• _What you have to do_: The answer is an exact repetition of every entry, with all images left out.
——
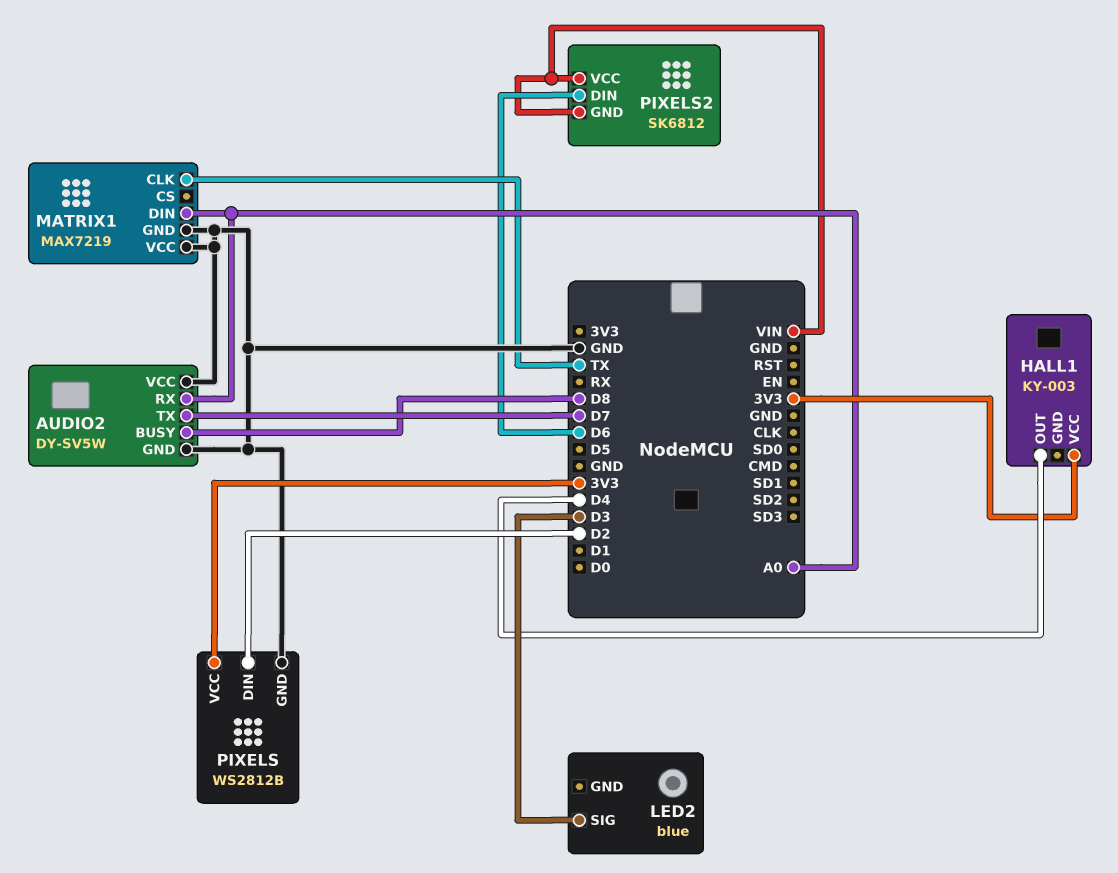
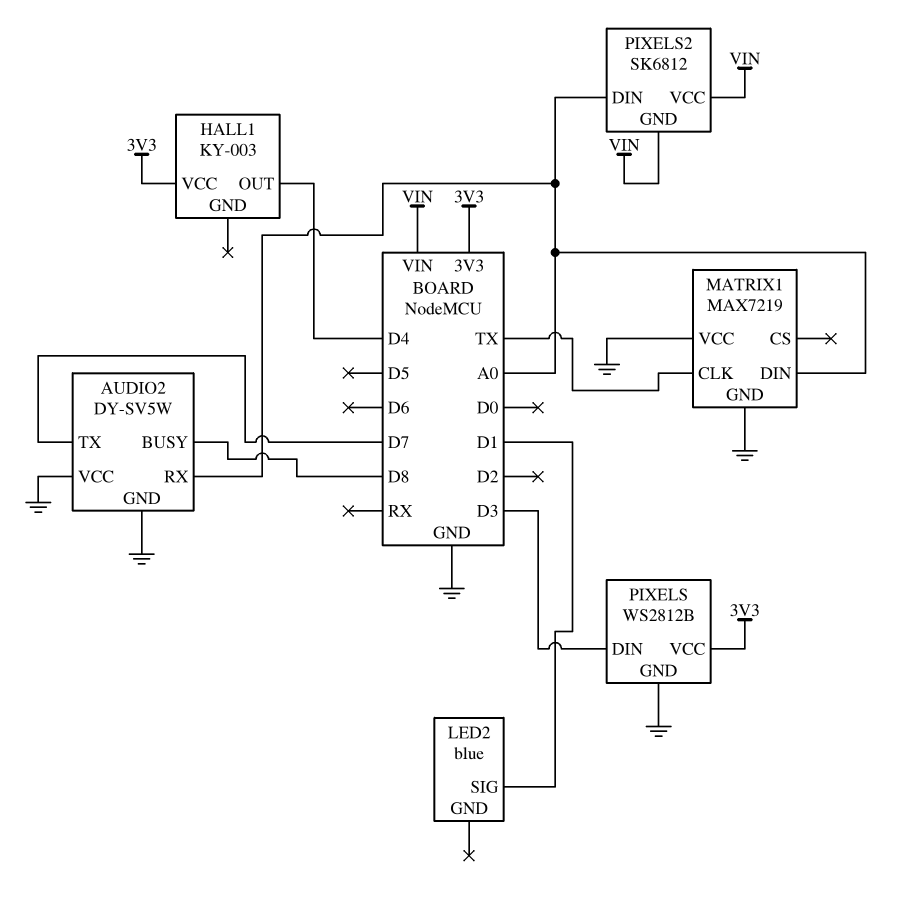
LED2 pin SIG: D3 -> D1
PIXELS pin DIN: D2 -> D3
PIXELS2 pin DIN: D6 -> A0

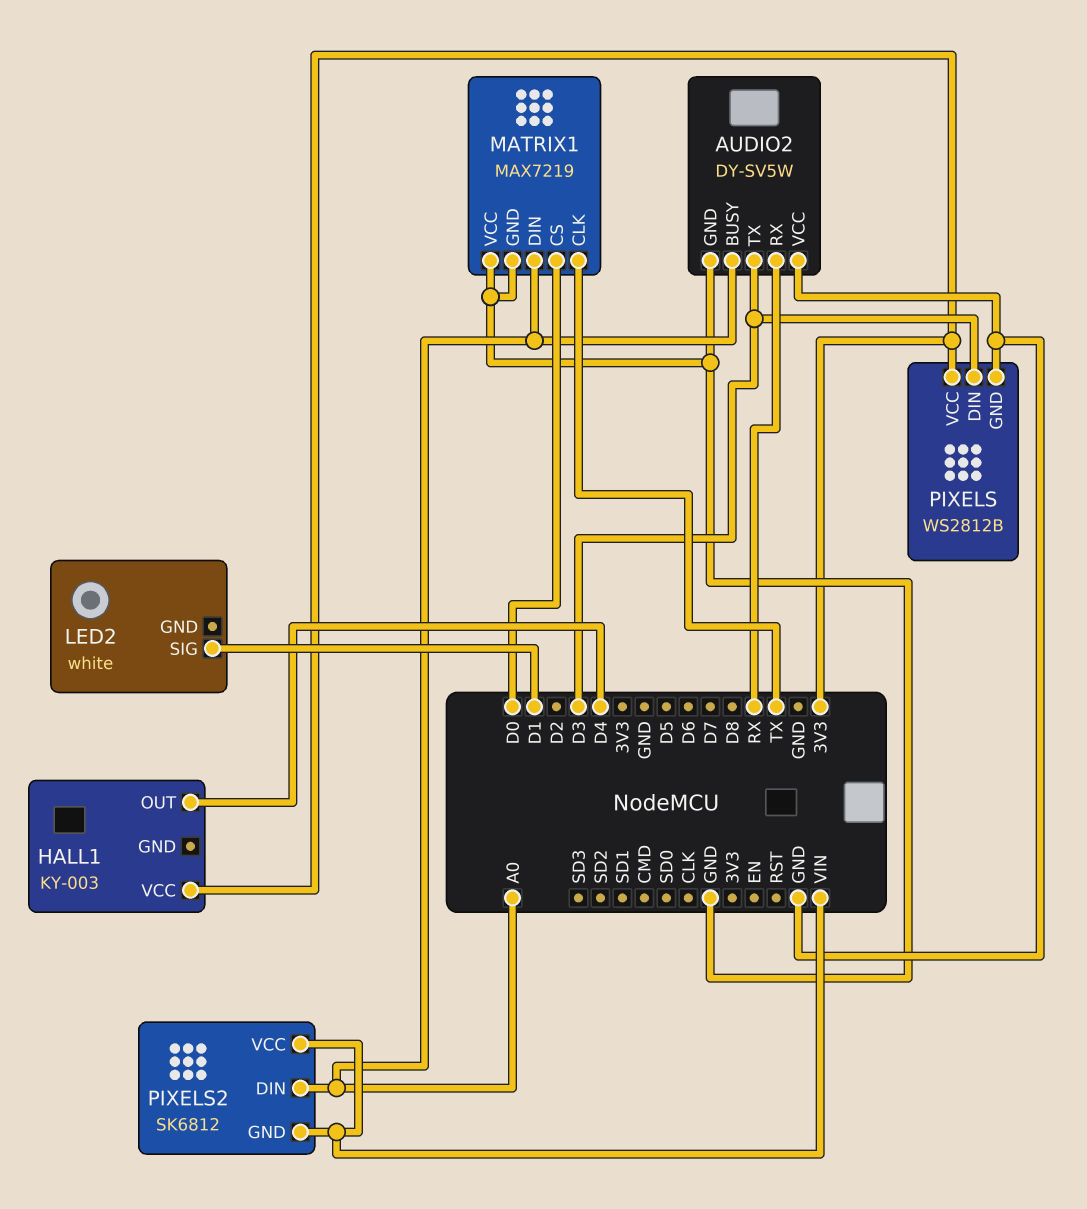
AUDIO2 pin BUSY: D8 -> A0
AUDIO2 pin RX: A0 -> RX
AUDIO2 pin TX: D7 -> D3
LED2: blue -> white
MATRIX1 pin CS: none -> D0

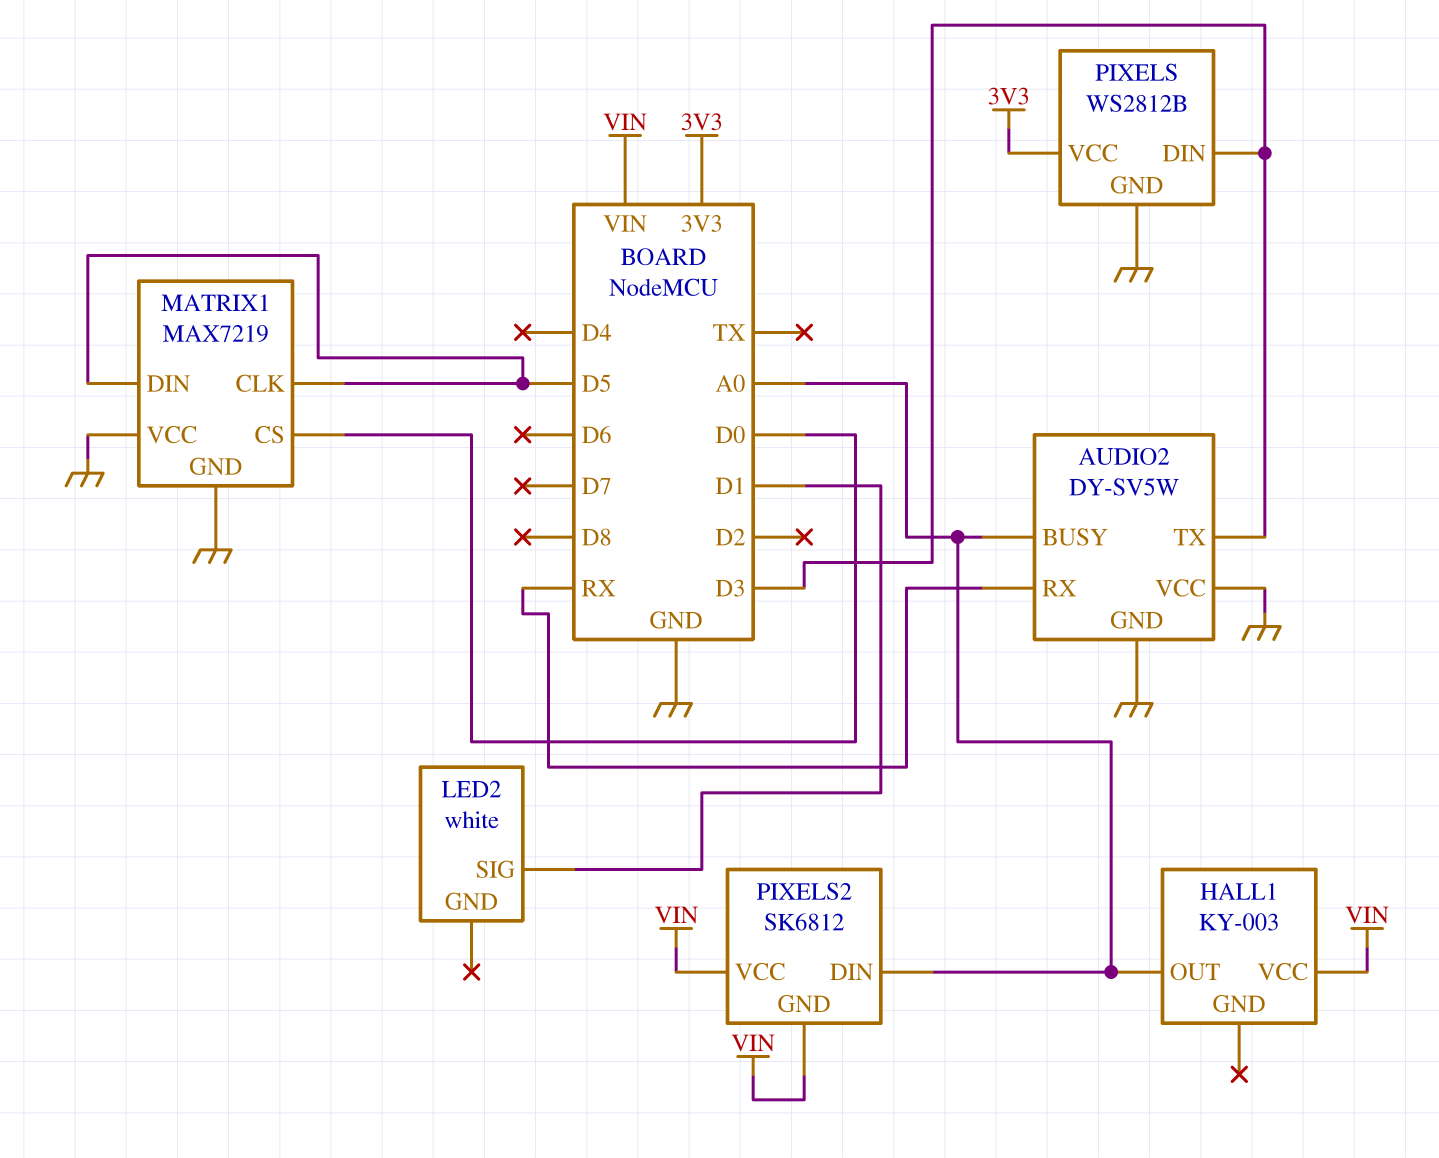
HALL1 pin OUT: D4 -> A0
HALL1 pin VCC: 3V3 -> VIN
MATRIX1 pin CLK: TX -> D5
MATRIX1 pin DIN: A0 -> D5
——
• _Completed task_:
LED2 pin SIG: D3 -> D1
PIXELS pin DIN: D2 -> D3
PIXELS2 pin DIN: D6 -> A0

AUDIO2 pin BUSY: D8 -> A0
AUDIO2 pin RX: A0 -> RX
AUDIO2 pin TX: D7 -> D3
LED2: blue -> white
MATRIX1 pin CS: none -> D0

HALL1 pin OUT: D4 -> A0
HALL1 pin VCC: 3V3 -> VIN
MATRIX1 pin CLK: TX -> D5
MATRIX1 pin DIN: A0 -> D5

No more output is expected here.